──────── Input records ────────
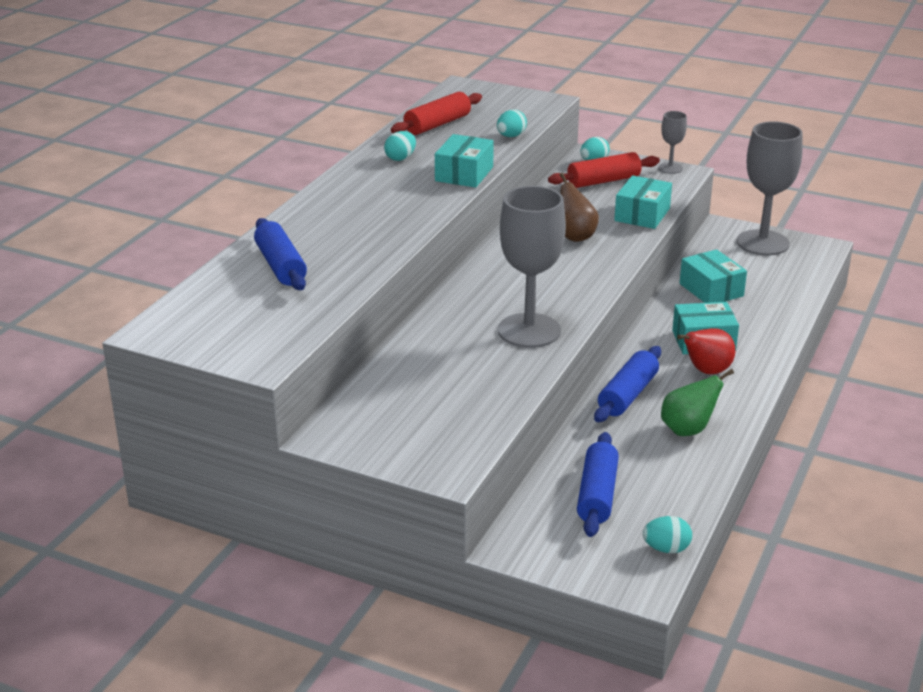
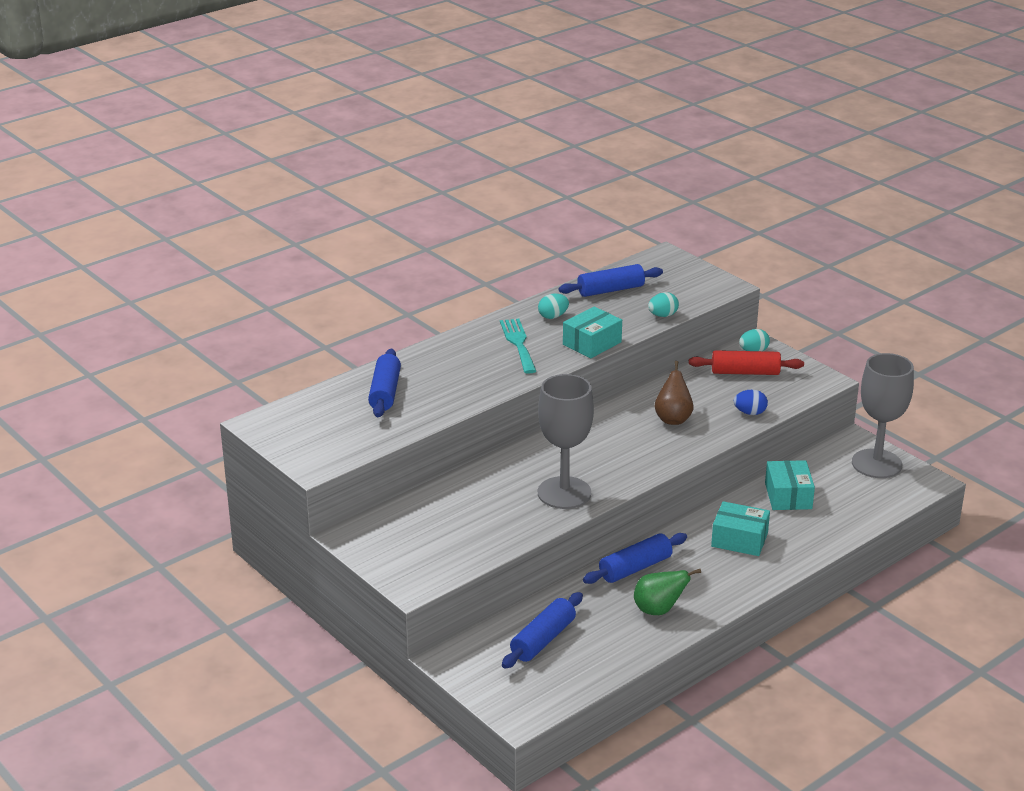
camera: 25 degrees right, 0 degrees up
(387, 189) = (518, 343): none -> turquoise fork
(437, 124) = (610, 290): red rolling pin -> blue rolling pin
(642, 214) = (750, 413): turquoise box -> blue egg
(666, 549) = (560, 695): turquoise egg -> none
(670, 168) = (817, 373): grey goblet -> none
(706, 371) = (718, 566): red pear -> none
────────
Problem requirements:
Your task is to retype the listing exactly, without its pictures.

Solution for this problem:
camera: 25 degrees right, 0 degrees up
(387, 189) = (518, 343): none -> turquoise fork
(437, 124) = (610, 290): red rolling pin -> blue rolling pin
(642, 214) = (750, 413): turquoise box -> blue egg
(666, 549) = (560, 695): turquoise egg -> none
(670, 168) = (817, 373): grey goblet -> none
(706, 371) = (718, 566): red pear -> none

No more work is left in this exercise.